§ TASK PROMPT:
Produce the full set of records below once more, exactly as they stand.

(Version comparison data)
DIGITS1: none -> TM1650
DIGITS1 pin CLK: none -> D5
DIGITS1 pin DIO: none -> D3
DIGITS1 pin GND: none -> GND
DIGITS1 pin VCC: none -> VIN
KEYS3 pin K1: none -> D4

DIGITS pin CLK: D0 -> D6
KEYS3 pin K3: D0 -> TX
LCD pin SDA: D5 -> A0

§ RESULT OF THIS EXERCISE:
DIGITS1: none -> TM1650
DIGITS1 pin CLK: none -> D5
DIGITS1 pin DIO: none -> D3
DIGITS1 pin GND: none -> GND
DIGITS1 pin VCC: none -> VIN
KEYS3 pin K1: none -> D4

DIGITS pin CLK: D0 -> D6
KEYS3 pin K3: D0 -> TX
LCD pin SDA: D5 -> A0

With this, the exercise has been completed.